* WORK INSTRUCTION
Leave out the pictures and output exactly the lines below from the one with "brown square: (62, 64) -> (72, 72), moved" down to the one with "green circle: (312, 138) -> (211, 38), moved", both of them included.

* RECORDS SHOWN
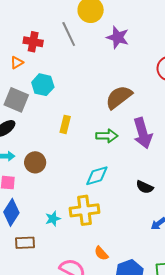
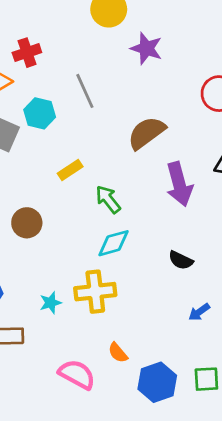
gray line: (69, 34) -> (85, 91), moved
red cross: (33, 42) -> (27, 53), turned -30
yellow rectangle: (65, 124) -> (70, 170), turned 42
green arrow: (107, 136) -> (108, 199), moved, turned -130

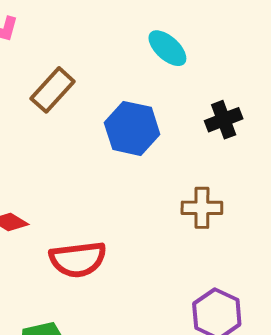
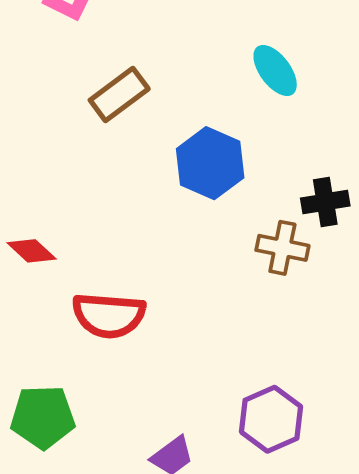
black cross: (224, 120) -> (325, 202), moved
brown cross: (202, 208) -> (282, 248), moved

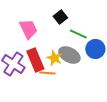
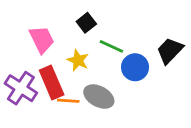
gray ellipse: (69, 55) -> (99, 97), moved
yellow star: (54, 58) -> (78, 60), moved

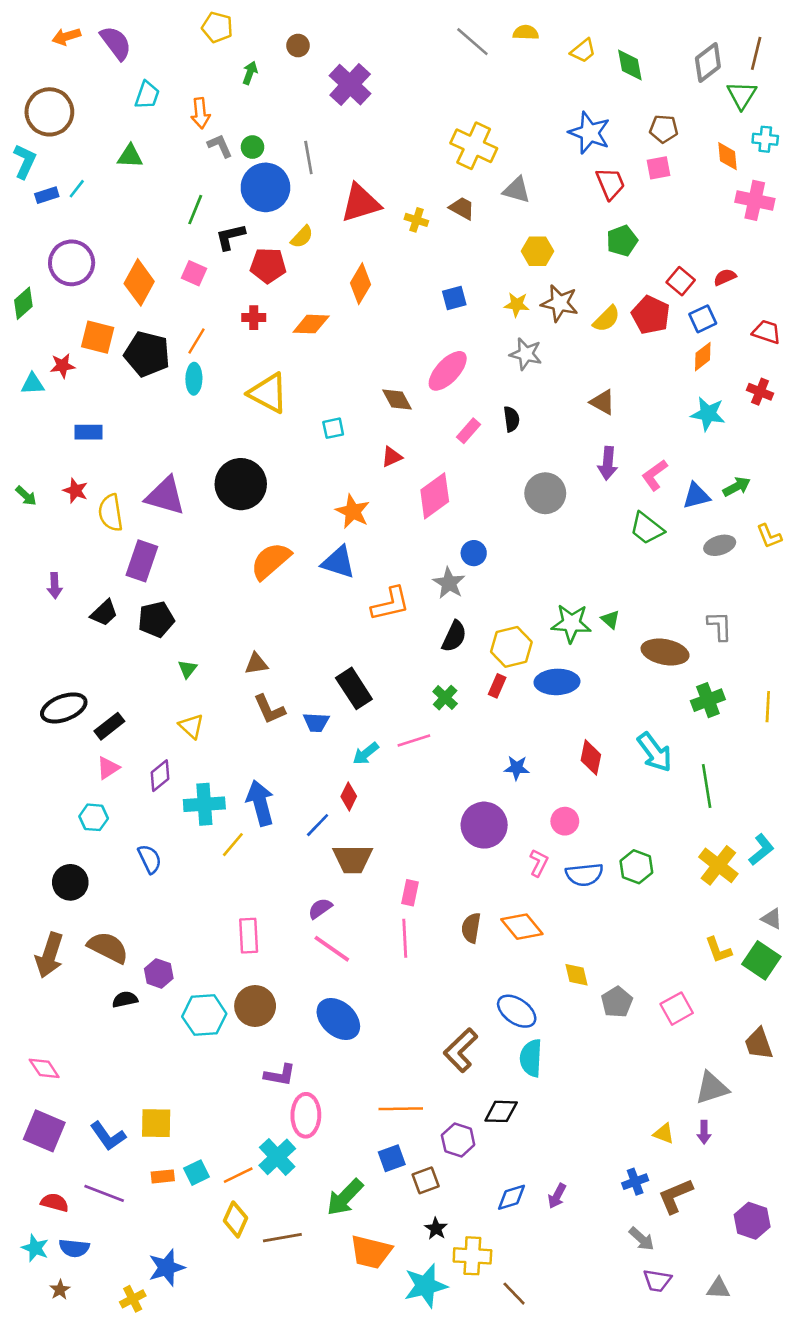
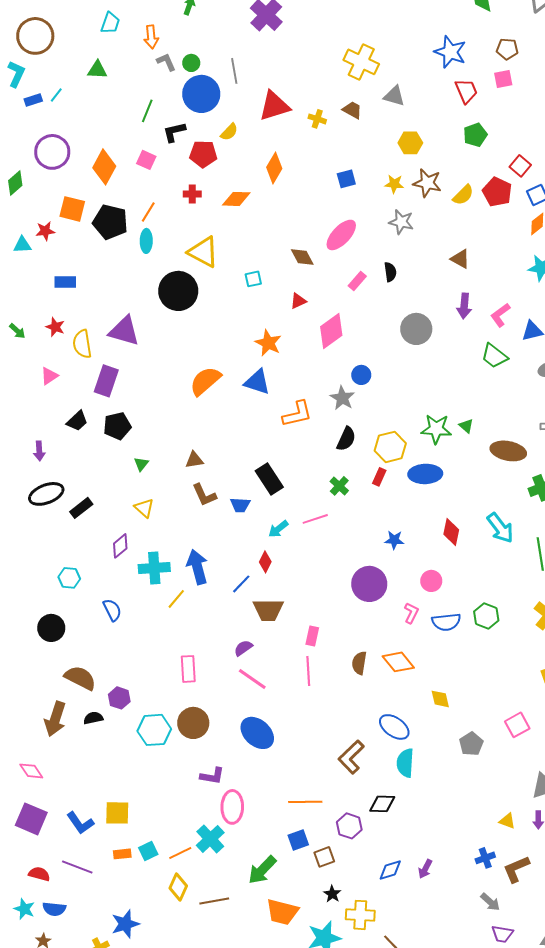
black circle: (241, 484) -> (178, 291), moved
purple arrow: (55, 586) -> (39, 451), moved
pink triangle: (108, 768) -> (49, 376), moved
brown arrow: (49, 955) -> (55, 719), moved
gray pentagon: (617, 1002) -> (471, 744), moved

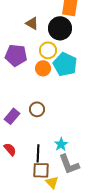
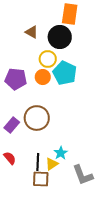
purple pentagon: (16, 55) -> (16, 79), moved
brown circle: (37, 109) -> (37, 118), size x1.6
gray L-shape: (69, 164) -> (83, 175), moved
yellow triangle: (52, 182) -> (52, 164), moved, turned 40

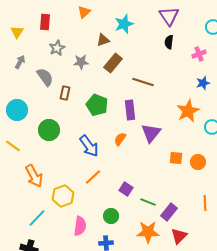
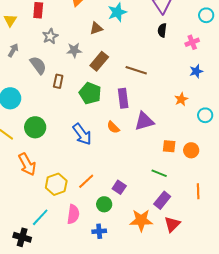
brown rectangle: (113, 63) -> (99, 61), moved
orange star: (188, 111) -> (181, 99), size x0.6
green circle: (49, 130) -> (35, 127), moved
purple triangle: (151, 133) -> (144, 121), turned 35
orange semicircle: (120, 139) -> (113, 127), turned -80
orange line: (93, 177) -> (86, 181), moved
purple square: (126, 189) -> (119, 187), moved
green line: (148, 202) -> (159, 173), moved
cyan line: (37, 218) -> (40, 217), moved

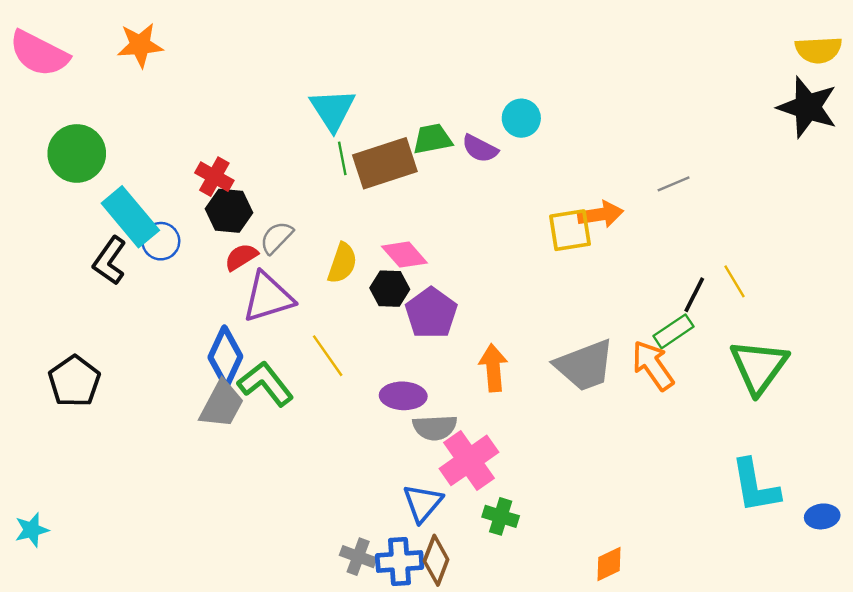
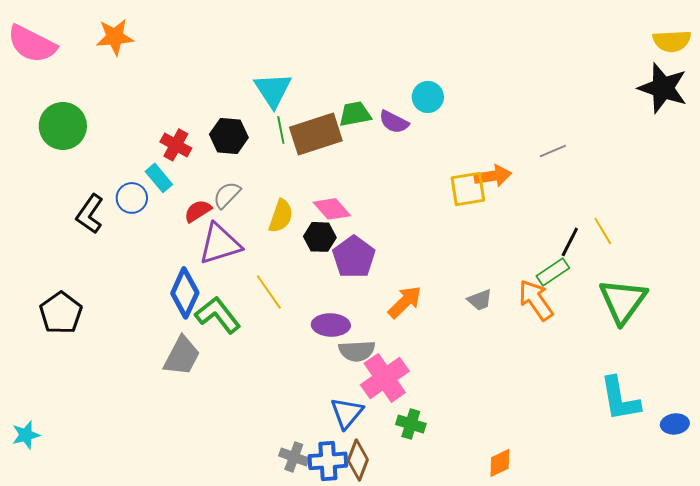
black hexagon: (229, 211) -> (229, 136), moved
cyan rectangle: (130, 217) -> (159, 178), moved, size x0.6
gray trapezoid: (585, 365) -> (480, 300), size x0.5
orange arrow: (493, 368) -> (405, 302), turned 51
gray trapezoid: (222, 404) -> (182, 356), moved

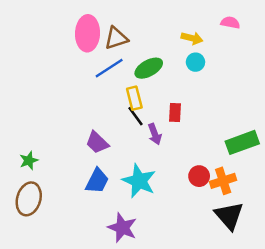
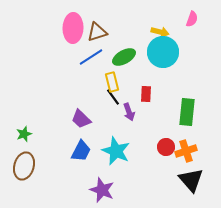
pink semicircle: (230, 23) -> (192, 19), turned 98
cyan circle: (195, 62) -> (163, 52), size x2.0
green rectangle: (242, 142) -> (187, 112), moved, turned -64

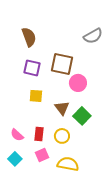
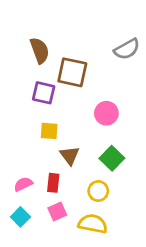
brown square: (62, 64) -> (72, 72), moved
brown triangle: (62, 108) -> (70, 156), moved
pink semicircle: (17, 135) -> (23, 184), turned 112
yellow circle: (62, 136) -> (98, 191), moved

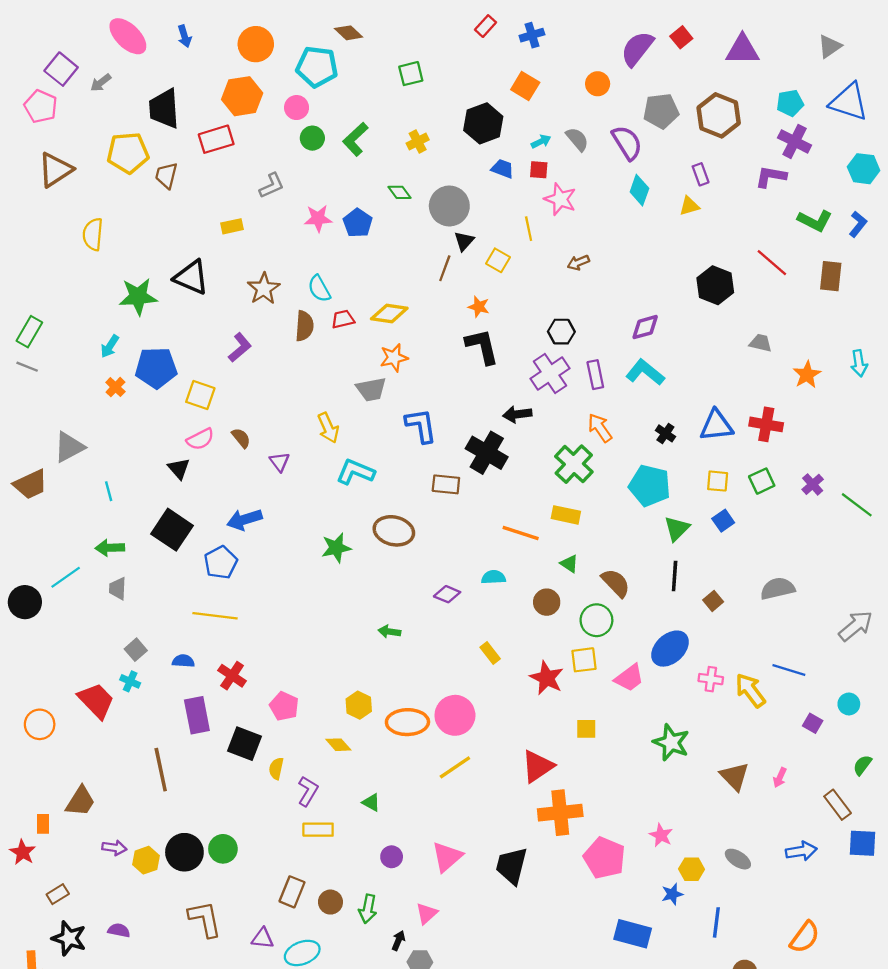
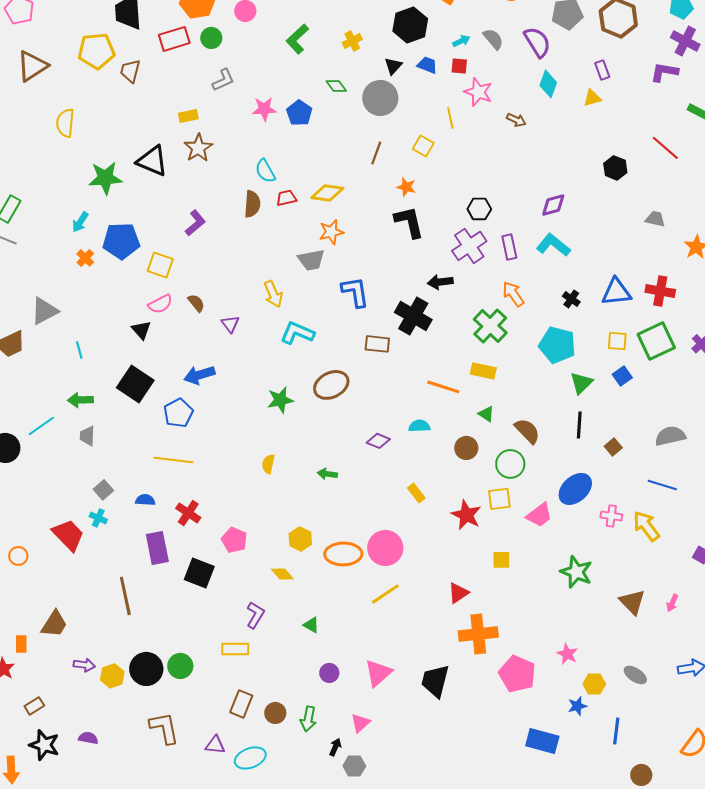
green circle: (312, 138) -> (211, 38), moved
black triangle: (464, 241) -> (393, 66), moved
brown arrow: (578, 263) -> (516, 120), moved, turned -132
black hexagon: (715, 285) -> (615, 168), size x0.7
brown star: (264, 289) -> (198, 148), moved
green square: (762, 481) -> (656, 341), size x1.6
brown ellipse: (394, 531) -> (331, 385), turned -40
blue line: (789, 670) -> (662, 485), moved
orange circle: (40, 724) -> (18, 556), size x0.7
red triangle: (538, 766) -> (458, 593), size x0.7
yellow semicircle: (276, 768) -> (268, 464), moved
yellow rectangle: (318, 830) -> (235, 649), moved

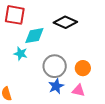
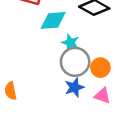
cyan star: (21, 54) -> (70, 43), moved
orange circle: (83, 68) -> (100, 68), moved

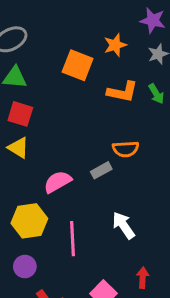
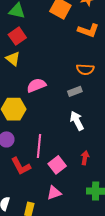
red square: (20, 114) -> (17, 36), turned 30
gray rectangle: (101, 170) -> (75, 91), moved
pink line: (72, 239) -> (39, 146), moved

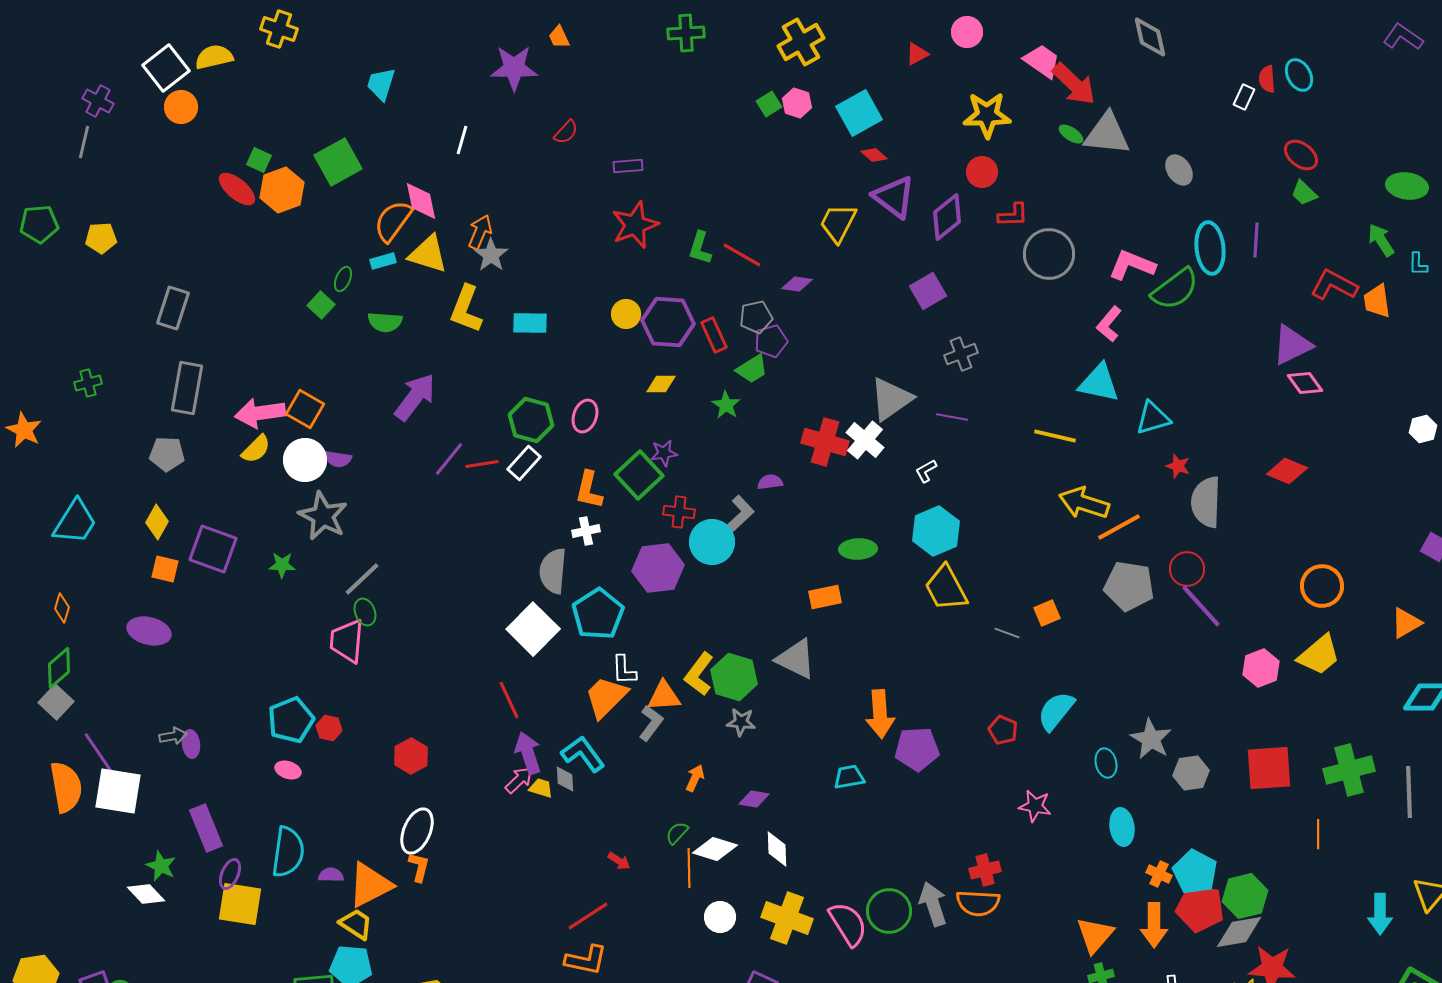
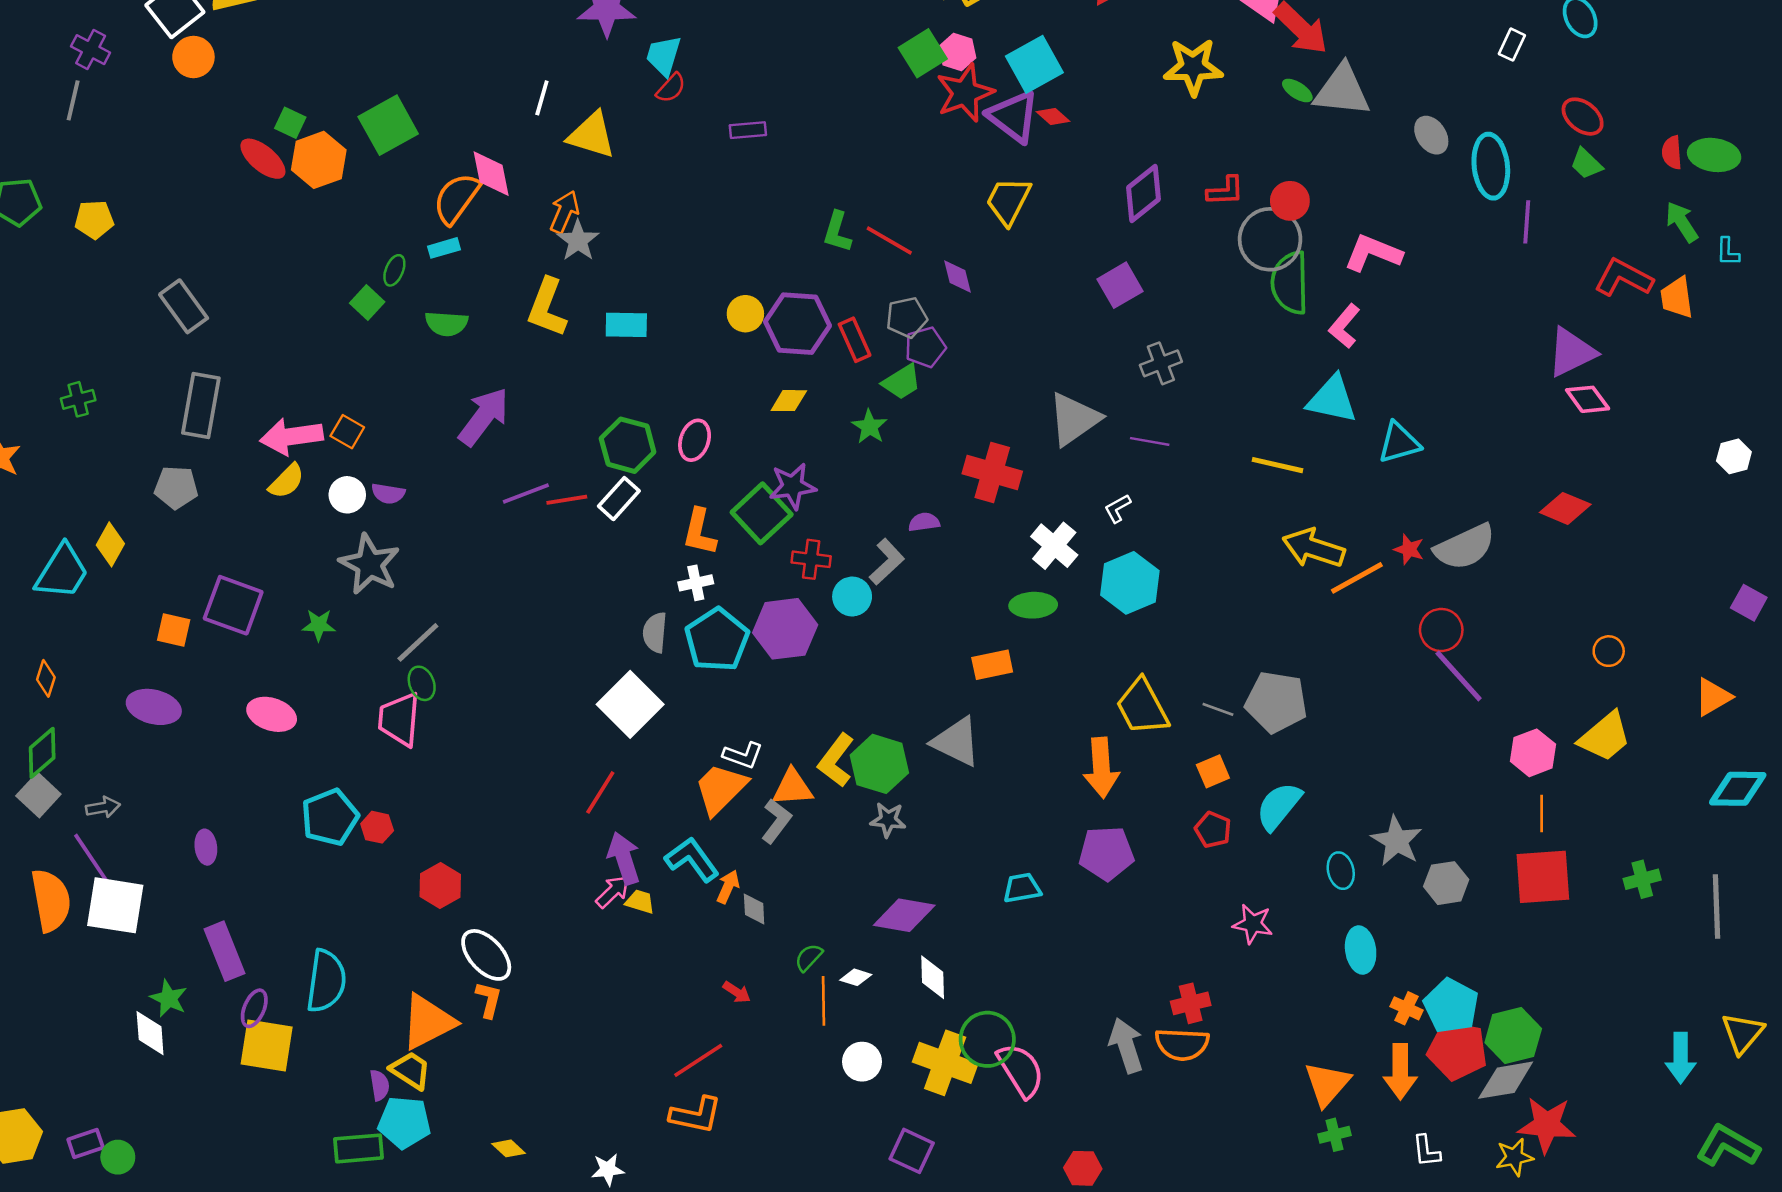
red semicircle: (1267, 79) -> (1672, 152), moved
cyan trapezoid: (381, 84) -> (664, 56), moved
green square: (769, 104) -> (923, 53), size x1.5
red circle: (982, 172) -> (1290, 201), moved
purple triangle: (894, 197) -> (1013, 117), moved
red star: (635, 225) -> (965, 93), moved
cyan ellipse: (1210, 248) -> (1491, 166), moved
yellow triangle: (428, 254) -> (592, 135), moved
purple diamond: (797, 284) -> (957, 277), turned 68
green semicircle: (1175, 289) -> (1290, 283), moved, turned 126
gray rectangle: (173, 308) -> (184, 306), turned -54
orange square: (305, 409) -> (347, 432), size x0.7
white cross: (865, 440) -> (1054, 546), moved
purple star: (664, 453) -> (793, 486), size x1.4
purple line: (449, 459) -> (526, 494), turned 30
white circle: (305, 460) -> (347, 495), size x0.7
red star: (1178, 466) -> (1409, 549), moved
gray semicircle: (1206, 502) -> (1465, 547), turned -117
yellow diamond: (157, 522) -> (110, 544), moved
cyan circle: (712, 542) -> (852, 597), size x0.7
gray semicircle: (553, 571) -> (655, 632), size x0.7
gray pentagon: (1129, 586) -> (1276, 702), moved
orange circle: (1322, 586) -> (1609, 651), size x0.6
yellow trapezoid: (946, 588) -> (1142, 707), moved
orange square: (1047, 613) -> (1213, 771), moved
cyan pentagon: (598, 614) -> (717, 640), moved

* REPLY TO THE TASK
brown square: (62, 64) -> (72, 72), moved
brown triangle: (62, 108) -> (70, 156), moved
pink semicircle: (17, 135) -> (23, 184), turned 112
yellow circle: (62, 136) -> (98, 191), moved

green circle: (312, 138) -> (211, 38), moved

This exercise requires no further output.